• DATA SUPPLIED:
○ ○ ○ ○
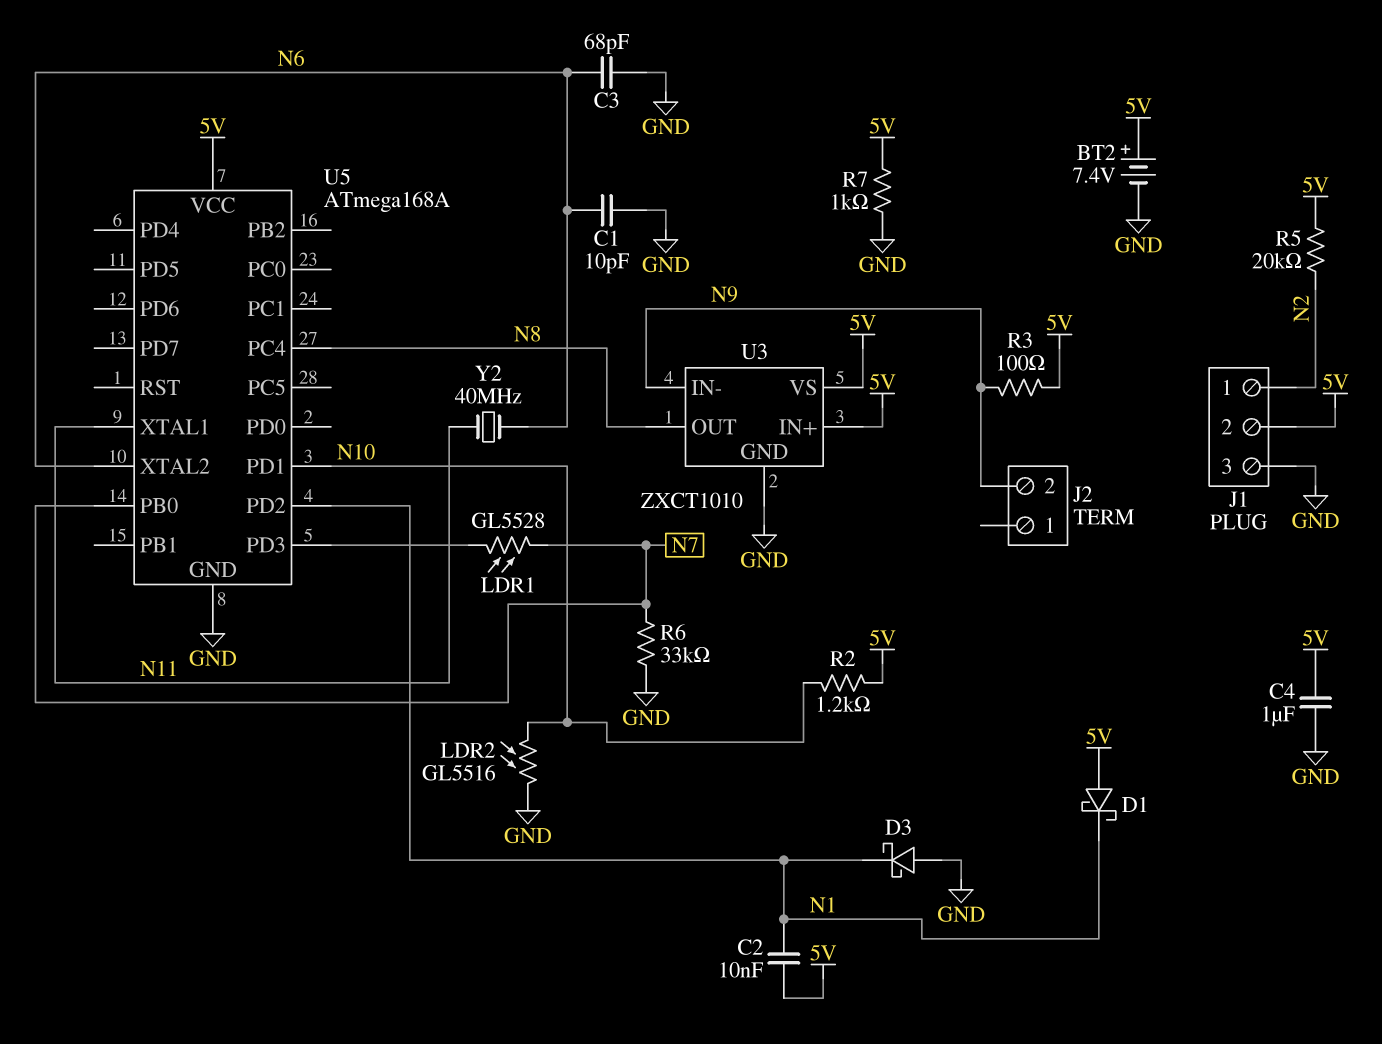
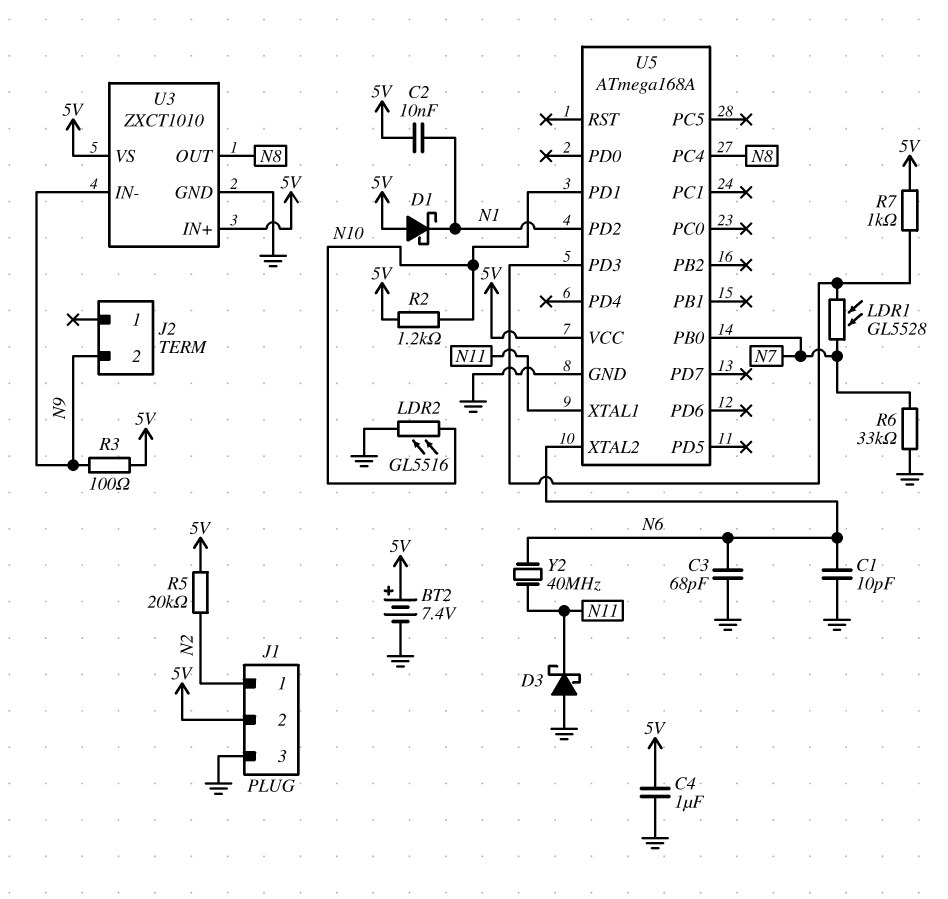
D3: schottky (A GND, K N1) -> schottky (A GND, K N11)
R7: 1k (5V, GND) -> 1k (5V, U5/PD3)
○ ○ ○ ○
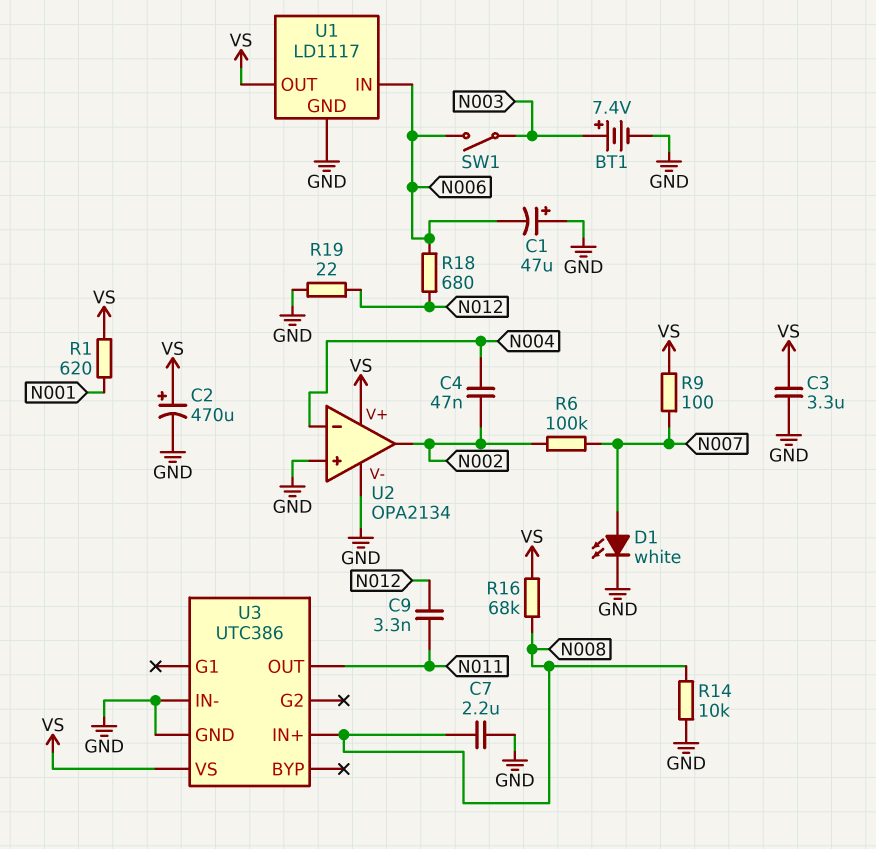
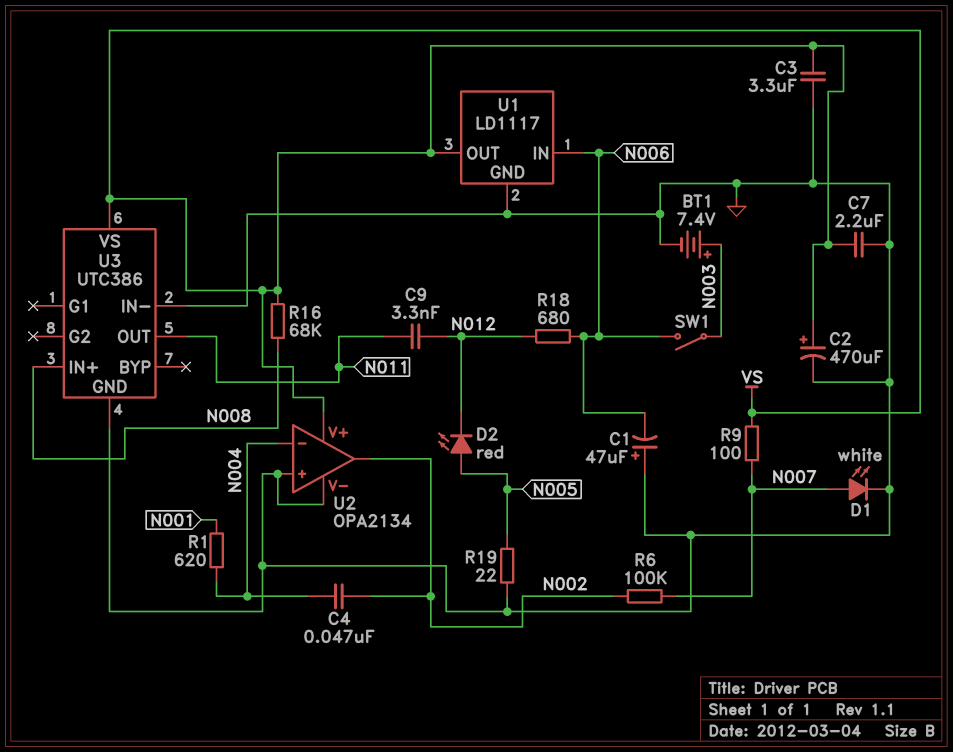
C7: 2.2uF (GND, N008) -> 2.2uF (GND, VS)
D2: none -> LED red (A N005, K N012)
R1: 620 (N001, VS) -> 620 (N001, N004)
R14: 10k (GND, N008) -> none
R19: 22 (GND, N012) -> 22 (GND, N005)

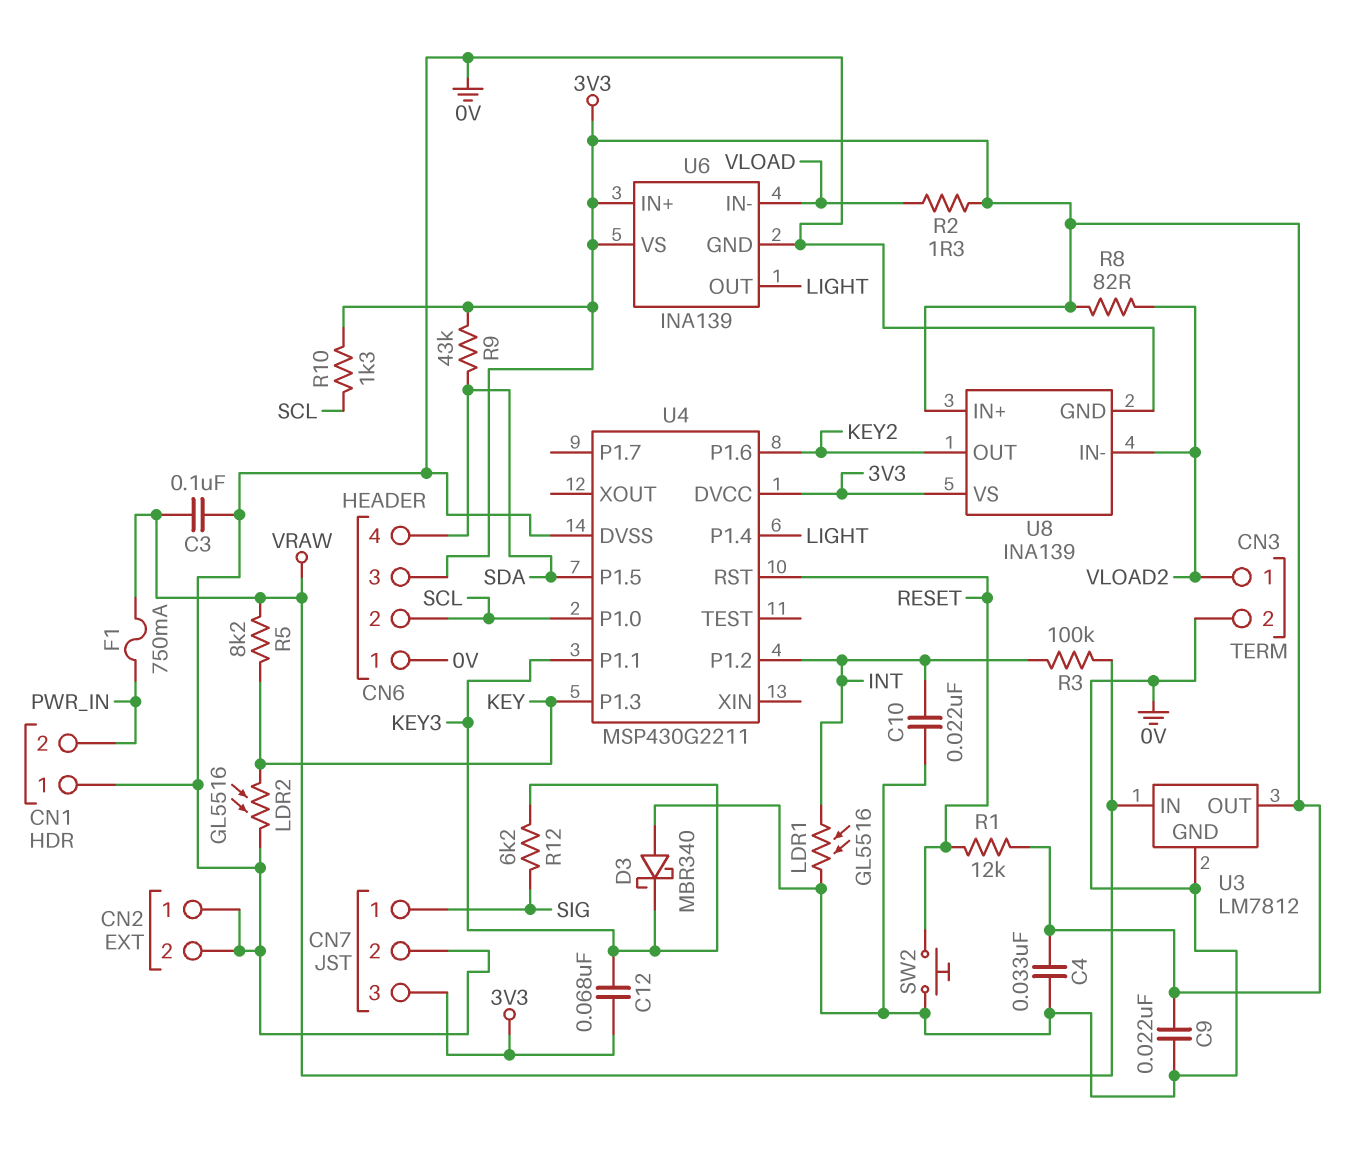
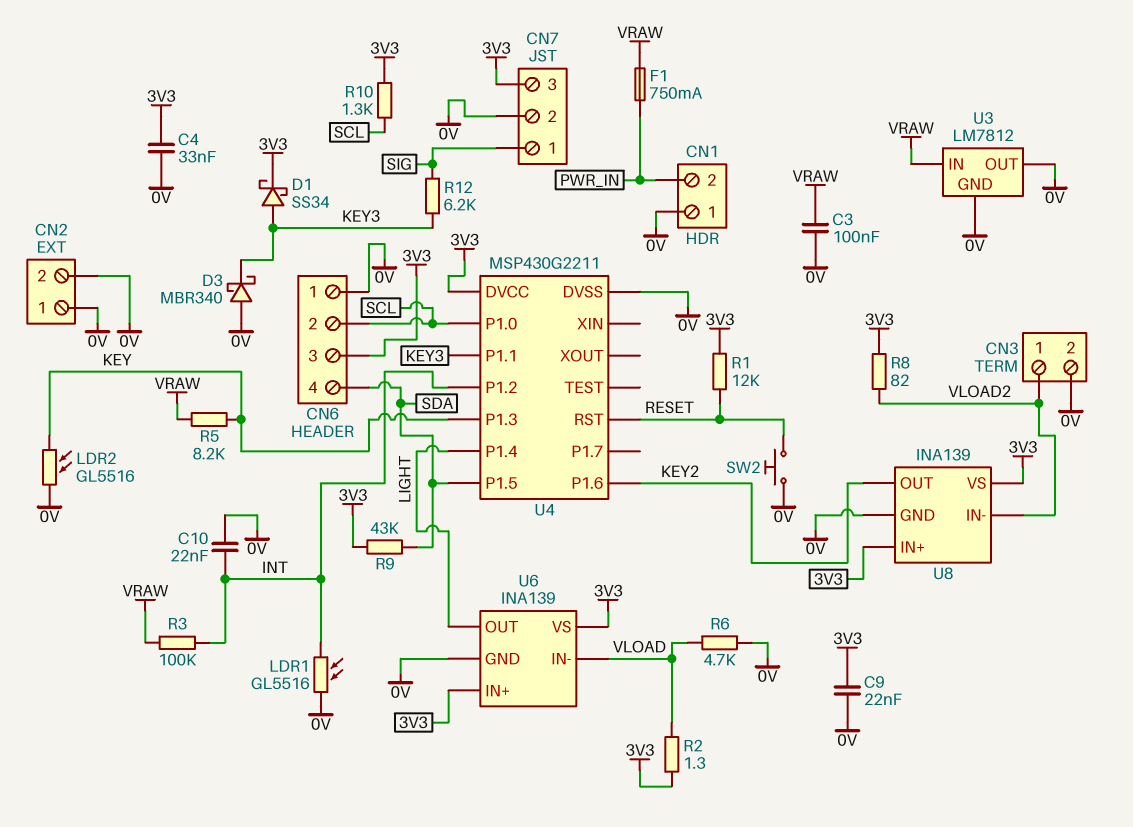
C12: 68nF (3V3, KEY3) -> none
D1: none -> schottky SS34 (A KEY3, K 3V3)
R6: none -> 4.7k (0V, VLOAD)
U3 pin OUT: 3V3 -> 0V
○ ○ ○ ○
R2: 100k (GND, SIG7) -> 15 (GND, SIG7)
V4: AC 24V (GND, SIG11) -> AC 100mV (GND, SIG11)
○ ○ ○ ○
• YOUR GOAL:
Pull every line containing the string "schottky" out of the data above and copy it.

• OUTPUT BELOW:
D3: schottky (A GND, K N1) -> schottky (A GND, K N11)
D1: none -> schottky SS34 (A KEY3, K 3V3)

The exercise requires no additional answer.